Every line of the listing must be repeated in the answer without alteration.

-------- Dataset extract --------

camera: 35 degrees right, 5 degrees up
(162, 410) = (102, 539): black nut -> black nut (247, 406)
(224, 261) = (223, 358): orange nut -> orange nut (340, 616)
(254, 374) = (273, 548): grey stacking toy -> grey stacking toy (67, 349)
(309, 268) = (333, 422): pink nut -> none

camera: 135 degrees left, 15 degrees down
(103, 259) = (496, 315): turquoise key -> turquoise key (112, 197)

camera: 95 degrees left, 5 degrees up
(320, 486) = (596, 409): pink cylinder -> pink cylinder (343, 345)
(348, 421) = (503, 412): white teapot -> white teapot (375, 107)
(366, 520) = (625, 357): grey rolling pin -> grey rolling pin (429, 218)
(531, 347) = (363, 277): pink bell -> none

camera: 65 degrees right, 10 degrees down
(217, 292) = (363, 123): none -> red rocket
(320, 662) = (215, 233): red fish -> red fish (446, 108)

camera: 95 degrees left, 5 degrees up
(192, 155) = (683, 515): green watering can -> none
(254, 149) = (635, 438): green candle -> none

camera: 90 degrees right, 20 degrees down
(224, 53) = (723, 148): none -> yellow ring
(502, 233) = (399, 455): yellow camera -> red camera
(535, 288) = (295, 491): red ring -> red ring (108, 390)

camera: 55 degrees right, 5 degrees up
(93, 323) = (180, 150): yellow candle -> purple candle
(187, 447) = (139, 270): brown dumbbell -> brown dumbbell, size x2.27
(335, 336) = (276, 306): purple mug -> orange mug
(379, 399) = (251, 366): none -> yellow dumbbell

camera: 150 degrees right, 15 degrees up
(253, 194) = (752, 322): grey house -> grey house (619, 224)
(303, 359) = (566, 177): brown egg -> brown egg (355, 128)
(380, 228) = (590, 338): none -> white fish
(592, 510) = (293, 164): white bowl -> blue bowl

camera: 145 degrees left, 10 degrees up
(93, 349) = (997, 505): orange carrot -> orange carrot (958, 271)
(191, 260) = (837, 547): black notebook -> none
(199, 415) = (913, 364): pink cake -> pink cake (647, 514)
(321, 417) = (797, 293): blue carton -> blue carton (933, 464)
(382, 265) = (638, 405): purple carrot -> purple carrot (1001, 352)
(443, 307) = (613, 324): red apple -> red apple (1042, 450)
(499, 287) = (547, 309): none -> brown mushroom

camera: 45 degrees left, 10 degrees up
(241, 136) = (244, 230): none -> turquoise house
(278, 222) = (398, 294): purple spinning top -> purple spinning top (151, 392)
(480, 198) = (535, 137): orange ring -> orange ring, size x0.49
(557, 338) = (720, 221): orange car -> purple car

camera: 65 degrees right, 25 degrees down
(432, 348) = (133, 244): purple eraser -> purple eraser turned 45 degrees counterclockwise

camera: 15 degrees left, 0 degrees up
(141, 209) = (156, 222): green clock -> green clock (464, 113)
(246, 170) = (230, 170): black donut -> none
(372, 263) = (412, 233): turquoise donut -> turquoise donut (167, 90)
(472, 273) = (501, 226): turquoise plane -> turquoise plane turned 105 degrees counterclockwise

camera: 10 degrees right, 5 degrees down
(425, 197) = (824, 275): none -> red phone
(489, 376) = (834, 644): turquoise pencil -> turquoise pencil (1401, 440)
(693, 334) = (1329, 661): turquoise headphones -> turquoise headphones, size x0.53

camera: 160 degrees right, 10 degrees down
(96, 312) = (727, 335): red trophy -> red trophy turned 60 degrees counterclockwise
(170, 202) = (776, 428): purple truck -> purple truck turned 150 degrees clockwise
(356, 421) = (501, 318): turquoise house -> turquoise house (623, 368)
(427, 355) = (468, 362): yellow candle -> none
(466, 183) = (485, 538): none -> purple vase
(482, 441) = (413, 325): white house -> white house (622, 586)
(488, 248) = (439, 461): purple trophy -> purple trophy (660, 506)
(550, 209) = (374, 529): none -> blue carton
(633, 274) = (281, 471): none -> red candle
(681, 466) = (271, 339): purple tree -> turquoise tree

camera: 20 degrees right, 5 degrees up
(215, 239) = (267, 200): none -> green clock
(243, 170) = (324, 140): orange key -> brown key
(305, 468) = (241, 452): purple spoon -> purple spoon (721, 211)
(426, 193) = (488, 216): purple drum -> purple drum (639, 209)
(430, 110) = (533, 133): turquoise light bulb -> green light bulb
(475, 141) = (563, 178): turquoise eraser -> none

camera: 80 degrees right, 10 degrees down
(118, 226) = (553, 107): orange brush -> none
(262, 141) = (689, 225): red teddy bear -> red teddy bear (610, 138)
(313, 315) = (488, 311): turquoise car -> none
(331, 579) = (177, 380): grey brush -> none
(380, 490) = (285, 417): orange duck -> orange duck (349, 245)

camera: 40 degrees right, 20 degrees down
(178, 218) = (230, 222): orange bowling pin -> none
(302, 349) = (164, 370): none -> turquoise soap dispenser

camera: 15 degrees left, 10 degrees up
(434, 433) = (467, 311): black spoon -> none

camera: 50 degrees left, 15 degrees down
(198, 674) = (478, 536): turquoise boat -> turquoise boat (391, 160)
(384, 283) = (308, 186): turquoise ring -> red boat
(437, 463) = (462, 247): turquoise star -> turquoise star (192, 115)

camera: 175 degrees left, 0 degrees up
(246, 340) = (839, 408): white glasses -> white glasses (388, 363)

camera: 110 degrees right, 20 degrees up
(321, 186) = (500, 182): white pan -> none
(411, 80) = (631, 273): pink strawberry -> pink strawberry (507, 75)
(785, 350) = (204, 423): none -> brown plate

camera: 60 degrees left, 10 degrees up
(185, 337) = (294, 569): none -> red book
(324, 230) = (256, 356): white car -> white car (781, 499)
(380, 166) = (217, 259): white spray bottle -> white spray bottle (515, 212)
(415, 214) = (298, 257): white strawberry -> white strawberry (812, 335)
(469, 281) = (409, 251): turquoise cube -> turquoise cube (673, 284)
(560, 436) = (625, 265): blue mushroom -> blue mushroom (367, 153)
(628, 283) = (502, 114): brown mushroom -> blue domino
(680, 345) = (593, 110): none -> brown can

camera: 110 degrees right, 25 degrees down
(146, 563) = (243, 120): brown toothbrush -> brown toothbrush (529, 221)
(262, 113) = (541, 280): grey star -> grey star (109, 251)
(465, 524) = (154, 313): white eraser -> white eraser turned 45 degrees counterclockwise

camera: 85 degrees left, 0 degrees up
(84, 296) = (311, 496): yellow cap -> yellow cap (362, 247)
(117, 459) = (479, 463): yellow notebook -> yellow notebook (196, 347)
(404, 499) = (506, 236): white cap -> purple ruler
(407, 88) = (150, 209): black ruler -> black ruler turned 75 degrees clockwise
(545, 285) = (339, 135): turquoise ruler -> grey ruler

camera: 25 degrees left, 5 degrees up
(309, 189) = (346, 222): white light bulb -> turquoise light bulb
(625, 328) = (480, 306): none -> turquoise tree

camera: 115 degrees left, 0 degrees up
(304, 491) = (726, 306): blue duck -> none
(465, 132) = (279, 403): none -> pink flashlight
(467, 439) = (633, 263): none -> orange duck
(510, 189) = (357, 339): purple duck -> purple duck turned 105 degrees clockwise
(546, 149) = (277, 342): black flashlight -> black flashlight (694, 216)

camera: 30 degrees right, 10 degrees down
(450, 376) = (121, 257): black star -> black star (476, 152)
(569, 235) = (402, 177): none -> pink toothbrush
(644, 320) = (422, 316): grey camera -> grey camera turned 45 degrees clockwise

--------

Response to this task
camera: 35 degrees right, 5 degrees up
(162, 410) = (102, 539): black nut -> black nut (247, 406)
(224, 261) = (223, 358): orange nut -> orange nut (340, 616)
(254, 374) = (273, 548): grey stacking toy -> grey stacking toy (67, 349)
(309, 268) = (333, 422): pink nut -> none

camera: 135 degrees left, 15 degrees down
(103, 259) = (496, 315): turquoise key -> turquoise key (112, 197)

camera: 95 degrees left, 5 degrees up
(320, 486) = (596, 409): pink cylinder -> pink cylinder (343, 345)
(348, 421) = (503, 412): white teapot -> white teapot (375, 107)
(366, 520) = (625, 357): grey rolling pin -> grey rolling pin (429, 218)
(531, 347) = (363, 277): pink bell -> none

camera: 65 degrees right, 10 degrees down
(217, 292) = (363, 123): none -> red rocket
(320, 662) = (215, 233): red fish -> red fish (446, 108)

camera: 95 degrees left, 5 degrees up
(192, 155) = (683, 515): green watering can -> none
(254, 149) = (635, 438): green candle -> none

camera: 90 degrees right, 20 degrees down
(224, 53) = (723, 148): none -> yellow ring
(502, 233) = (399, 455): yellow camera -> red camera
(535, 288) = (295, 491): red ring -> red ring (108, 390)

camera: 55 degrees right, 5 degrees up
(93, 323) = (180, 150): yellow candle -> purple candle
(187, 447) = (139, 270): brown dumbbell -> brown dumbbell, size x2.27
(335, 336) = (276, 306): purple mug -> orange mug
(379, 399) = (251, 366): none -> yellow dumbbell

camera: 150 degrees right, 15 degrees up
(253, 194) = (752, 322): grey house -> grey house (619, 224)
(303, 359) = (566, 177): brown egg -> brown egg (355, 128)
(380, 228) = (590, 338): none -> white fish
(592, 510) = (293, 164): white bowl -> blue bowl

camera: 145 degrees left, 10 degrees up
(93, 349) = (997, 505): orange carrot -> orange carrot (958, 271)
(191, 260) = (837, 547): black notebook -> none
(199, 415) = (913, 364): pink cake -> pink cake (647, 514)
(321, 417) = (797, 293): blue carton -> blue carton (933, 464)
(382, 265) = (638, 405): purple carrot -> purple carrot (1001, 352)
(443, 307) = (613, 324): red apple -> red apple (1042, 450)
(499, 287) = (547, 309): none -> brown mushroom

camera: 45 degrees left, 10 degrees up
(241, 136) = (244, 230): none -> turquoise house
(278, 222) = (398, 294): purple spinning top -> purple spinning top (151, 392)
(480, 198) = (535, 137): orange ring -> orange ring, size x0.49
(557, 338) = (720, 221): orange car -> purple car

camera: 65 degrees right, 25 degrees down
(432, 348) = (133, 244): purple eraser -> purple eraser turned 45 degrees counterclockwise

camera: 15 degrees left, 0 degrees up
(141, 209) = (156, 222): green clock -> green clock (464, 113)
(246, 170) = (230, 170): black donut -> none
(372, 263) = (412, 233): turquoise donut -> turquoise donut (167, 90)
(472, 273) = (501, 226): turquoise plane -> turquoise plane turned 105 degrees counterclockwise

camera: 10 degrees right, 5 degrees down
(425, 197) = (824, 275): none -> red phone
(489, 376) = (834, 644): turquoise pencil -> turquoise pencil (1401, 440)
(693, 334) = (1329, 661): turquoise headphones -> turquoise headphones, size x0.53

camera: 160 degrees right, 10 degrees down
(96, 312) = (727, 335): red trophy -> red trophy turned 60 degrees counterclockwise
(170, 202) = (776, 428): purple truck -> purple truck turned 150 degrees clockwise
(356, 421) = (501, 318): turquoise house -> turquoise house (623, 368)
(427, 355) = (468, 362): yellow candle -> none
(466, 183) = (485, 538): none -> purple vase
(482, 441) = (413, 325): white house -> white house (622, 586)
(488, 248) = (439, 461): purple trophy -> purple trophy (660, 506)
(550, 209) = (374, 529): none -> blue carton
(633, 274) = (281, 471): none -> red candle
(681, 466) = (271, 339): purple tree -> turquoise tree

camera: 20 degrees right, 5 degrees up
(215, 239) = (267, 200): none -> green clock
(243, 170) = (324, 140): orange key -> brown key
(305, 468) = (241, 452): purple spoon -> purple spoon (721, 211)
(426, 193) = (488, 216): purple drum -> purple drum (639, 209)
(430, 110) = (533, 133): turquoise light bulb -> green light bulb
(475, 141) = (563, 178): turquoise eraser -> none

camera: 80 degrees right, 10 degrees down
(118, 226) = (553, 107): orange brush -> none
(262, 141) = (689, 225): red teddy bear -> red teddy bear (610, 138)
(313, 315) = (488, 311): turquoise car -> none
(331, 579) = (177, 380): grey brush -> none
(380, 490) = (285, 417): orange duck -> orange duck (349, 245)

camera: 40 degrees right, 20 degrees down
(178, 218) = (230, 222): orange bowling pin -> none
(302, 349) = (164, 370): none -> turquoise soap dispenser

camera: 15 degrees left, 10 degrees up
(434, 433) = (467, 311): black spoon -> none

camera: 50 degrees left, 15 degrees down
(198, 674) = (478, 536): turquoise boat -> turquoise boat (391, 160)
(384, 283) = (308, 186): turquoise ring -> red boat
(437, 463) = (462, 247): turquoise star -> turquoise star (192, 115)

camera: 175 degrees left, 0 degrees up
(246, 340) = (839, 408): white glasses -> white glasses (388, 363)

camera: 110 degrees right, 20 degrees up
(321, 186) = (500, 182): white pan -> none
(411, 80) = (631, 273): pink strawberry -> pink strawberry (507, 75)
(785, 350) = (204, 423): none -> brown plate

camera: 60 degrees left, 10 degrees up
(185, 337) = (294, 569): none -> red book
(324, 230) = (256, 356): white car -> white car (781, 499)
(380, 166) = (217, 259): white spray bottle -> white spray bottle (515, 212)
(415, 214) = (298, 257): white strawberry -> white strawberry (812, 335)
(469, 281) = (409, 251): turquoise cube -> turquoise cube (673, 284)
(560, 436) = (625, 265): blue mushroom -> blue mushroom (367, 153)
(628, 283) = (502, 114): brown mushroom -> blue domino
(680, 345) = (593, 110): none -> brown can

camera: 110 degrees right, 25 degrees down
(146, 563) = (243, 120): brown toothbrush -> brown toothbrush (529, 221)
(262, 113) = (541, 280): grey star -> grey star (109, 251)
(465, 524) = (154, 313): white eraser -> white eraser turned 45 degrees counterclockwise

camera: 85 degrees left, 0 degrees up
(84, 296) = (311, 496): yellow cap -> yellow cap (362, 247)
(117, 459) = (479, 463): yellow notebook -> yellow notebook (196, 347)
(404, 499) = (506, 236): white cap -> purple ruler
(407, 88) = (150, 209): black ruler -> black ruler turned 75 degrees clockwise
(545, 285) = (339, 135): turquoise ruler -> grey ruler

camera: 25 degrees left, 5 degrees up
(309, 189) = (346, 222): white light bulb -> turquoise light bulb
(625, 328) = (480, 306): none -> turquoise tree

camera: 115 degrees left, 0 degrees up
(304, 491) = (726, 306): blue duck -> none
(465, 132) = (279, 403): none -> pink flashlight
(467, 439) = (633, 263): none -> orange duck
(510, 189) = (357, 339): purple duck -> purple duck turned 105 degrees clockwise
(546, 149) = (277, 342): black flashlight -> black flashlight (694, 216)

camera: 30 degrees right, 10 degrees down
(450, 376) = (121, 257): black star -> black star (476, 152)
(569, 235) = (402, 177): none -> pink toothbrush
(644, 320) = (422, 316): grey camera -> grey camera turned 45 degrees clockwise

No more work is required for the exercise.